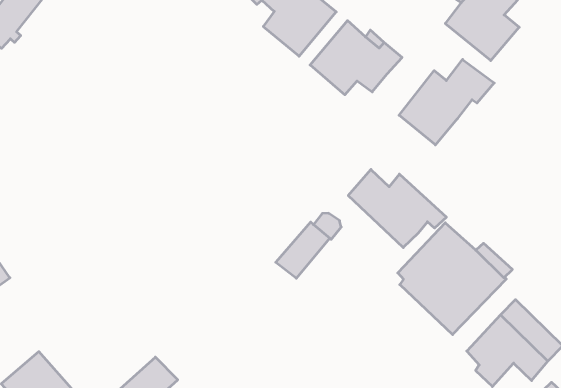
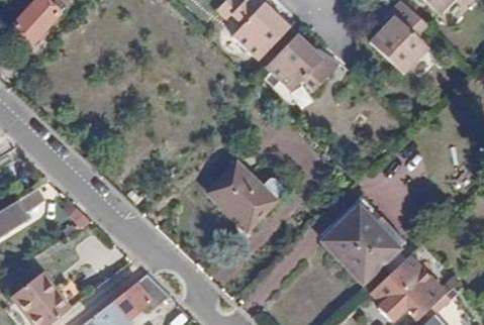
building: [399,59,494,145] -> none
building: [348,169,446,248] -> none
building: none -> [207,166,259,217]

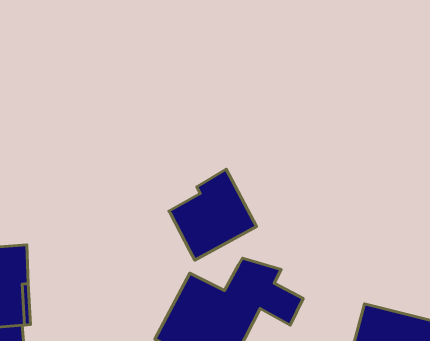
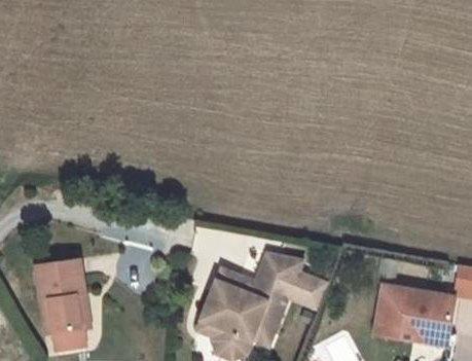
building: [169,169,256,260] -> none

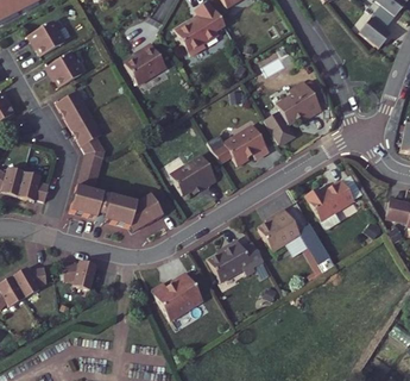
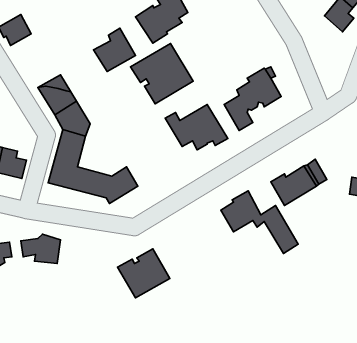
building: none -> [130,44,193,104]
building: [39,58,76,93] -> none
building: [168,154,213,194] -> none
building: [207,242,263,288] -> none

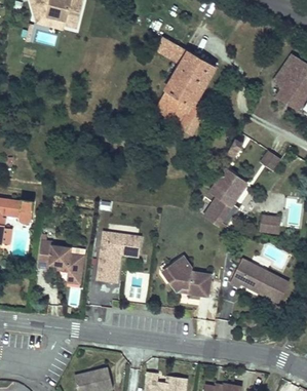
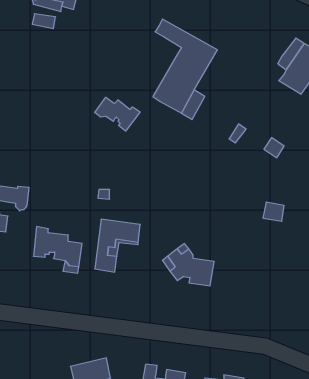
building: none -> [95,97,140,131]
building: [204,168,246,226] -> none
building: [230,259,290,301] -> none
■ ■ ■
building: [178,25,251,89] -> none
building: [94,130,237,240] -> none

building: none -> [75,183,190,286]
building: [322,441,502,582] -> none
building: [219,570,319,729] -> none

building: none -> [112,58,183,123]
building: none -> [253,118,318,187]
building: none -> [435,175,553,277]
■ ■ ■
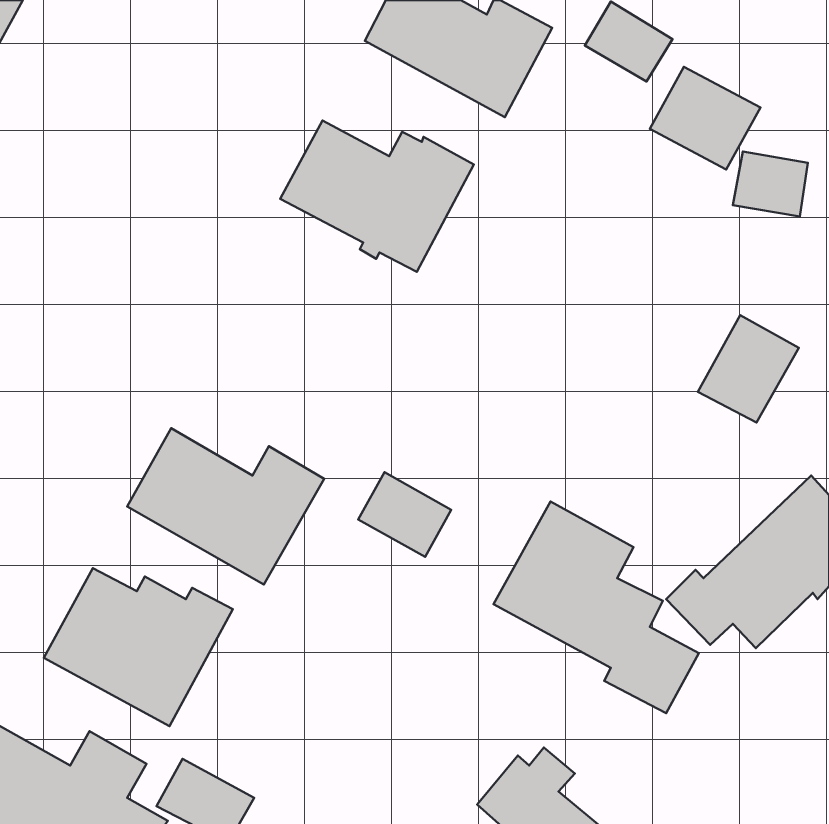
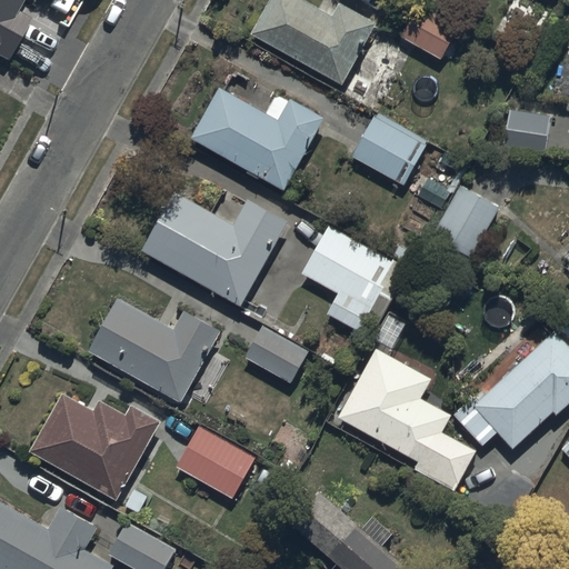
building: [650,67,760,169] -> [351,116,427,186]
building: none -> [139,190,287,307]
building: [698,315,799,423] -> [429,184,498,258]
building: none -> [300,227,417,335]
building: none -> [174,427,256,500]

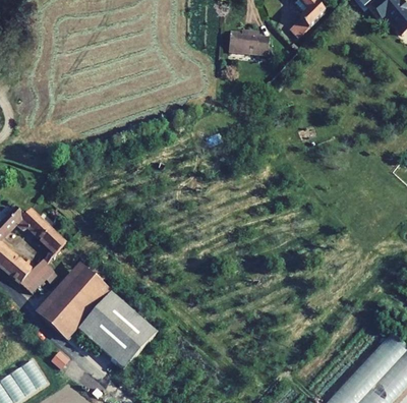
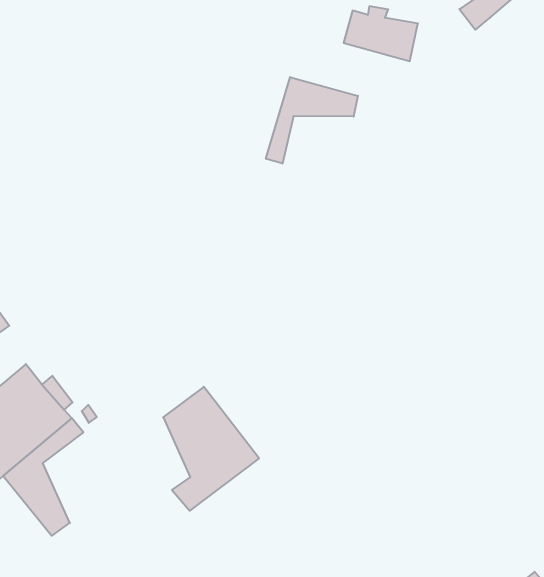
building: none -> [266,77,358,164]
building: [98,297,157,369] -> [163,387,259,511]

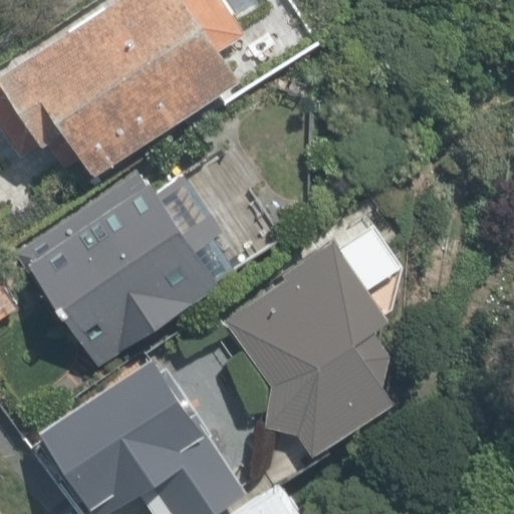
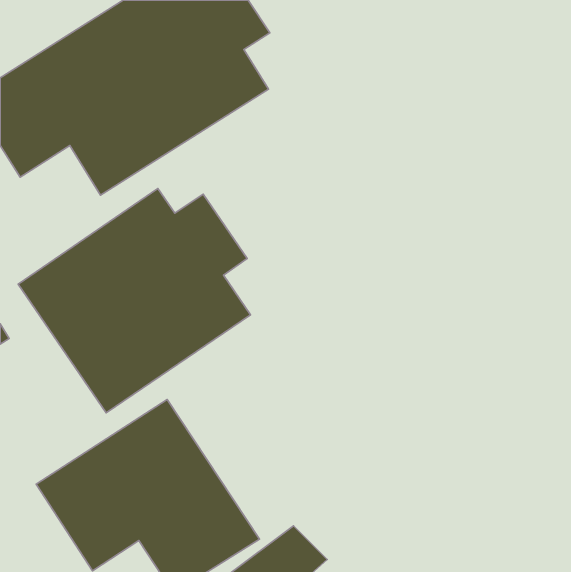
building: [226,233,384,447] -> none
■ ■ ■
Set down exactly the lines above, from the line containing "building: none -> [300,227,417,335]" through the line containing "building: [226,233,384,447] -> none". Skip the pictures.

building: none -> [300,227,417,335]
building: none -> [174,427,256,500]

building: none -> [266,77,358,164]
building: [98,297,157,369] -> [163,387,259,511]

building: [226,233,384,447] -> none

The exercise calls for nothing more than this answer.